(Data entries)

────────────────

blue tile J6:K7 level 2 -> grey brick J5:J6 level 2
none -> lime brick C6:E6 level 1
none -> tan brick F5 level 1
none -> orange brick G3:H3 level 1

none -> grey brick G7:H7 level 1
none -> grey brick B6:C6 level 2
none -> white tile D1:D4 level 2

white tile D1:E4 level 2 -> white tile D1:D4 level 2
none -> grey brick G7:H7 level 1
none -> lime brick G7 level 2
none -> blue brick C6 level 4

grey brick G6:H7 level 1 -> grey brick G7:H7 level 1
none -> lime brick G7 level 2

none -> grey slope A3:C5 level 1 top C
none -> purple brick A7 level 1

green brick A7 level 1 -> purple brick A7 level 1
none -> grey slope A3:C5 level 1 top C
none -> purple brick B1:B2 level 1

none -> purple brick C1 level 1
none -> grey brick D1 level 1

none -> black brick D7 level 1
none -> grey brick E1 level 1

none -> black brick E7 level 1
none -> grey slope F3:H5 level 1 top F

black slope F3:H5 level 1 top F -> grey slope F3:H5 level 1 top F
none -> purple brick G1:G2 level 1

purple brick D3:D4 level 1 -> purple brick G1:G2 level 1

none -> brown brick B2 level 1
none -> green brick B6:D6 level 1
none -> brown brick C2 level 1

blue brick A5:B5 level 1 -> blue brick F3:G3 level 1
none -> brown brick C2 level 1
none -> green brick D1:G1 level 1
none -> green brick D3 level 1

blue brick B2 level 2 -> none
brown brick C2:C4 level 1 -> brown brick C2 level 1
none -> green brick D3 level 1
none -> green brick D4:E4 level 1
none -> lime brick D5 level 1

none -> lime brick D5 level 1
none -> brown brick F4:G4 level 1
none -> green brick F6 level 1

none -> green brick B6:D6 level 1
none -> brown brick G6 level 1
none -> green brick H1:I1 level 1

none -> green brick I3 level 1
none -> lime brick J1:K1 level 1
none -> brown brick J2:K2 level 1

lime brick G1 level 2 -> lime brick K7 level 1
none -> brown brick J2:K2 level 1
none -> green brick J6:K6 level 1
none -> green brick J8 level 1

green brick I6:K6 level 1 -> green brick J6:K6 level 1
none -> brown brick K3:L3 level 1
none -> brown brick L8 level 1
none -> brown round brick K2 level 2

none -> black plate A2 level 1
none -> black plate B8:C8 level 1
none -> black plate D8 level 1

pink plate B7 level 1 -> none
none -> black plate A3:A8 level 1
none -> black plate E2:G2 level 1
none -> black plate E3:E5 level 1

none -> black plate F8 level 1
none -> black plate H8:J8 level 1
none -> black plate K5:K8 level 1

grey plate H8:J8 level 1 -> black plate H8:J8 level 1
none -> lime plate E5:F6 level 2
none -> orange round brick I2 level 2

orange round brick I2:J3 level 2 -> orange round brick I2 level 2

────────────────

What you need to do:
Take the stretch of lines above from the one containing "none -> grey slope F3:H5 level 1 top F" through the one containing "blue brick B2 level 2 -> none" and repeat it exactly, adding no other line.

Reply:
none -> grey slope F3:H5 level 1 top F

black slope F3:H5 level 1 top F -> grey slope F3:H5 level 1 top F
none -> purple brick G1:G2 level 1

purple brick D3:D4 level 1 -> purple brick G1:G2 level 1

none -> brown brick B2 level 1
none -> green brick B6:D6 level 1
none -> brown brick C2 level 1

blue brick A5:B5 level 1 -> blue brick F3:G3 level 1
none -> brown brick C2 level 1
none -> green brick D1:G1 level 1
none -> green brick D3 level 1

blue brick B2 level 2 -> none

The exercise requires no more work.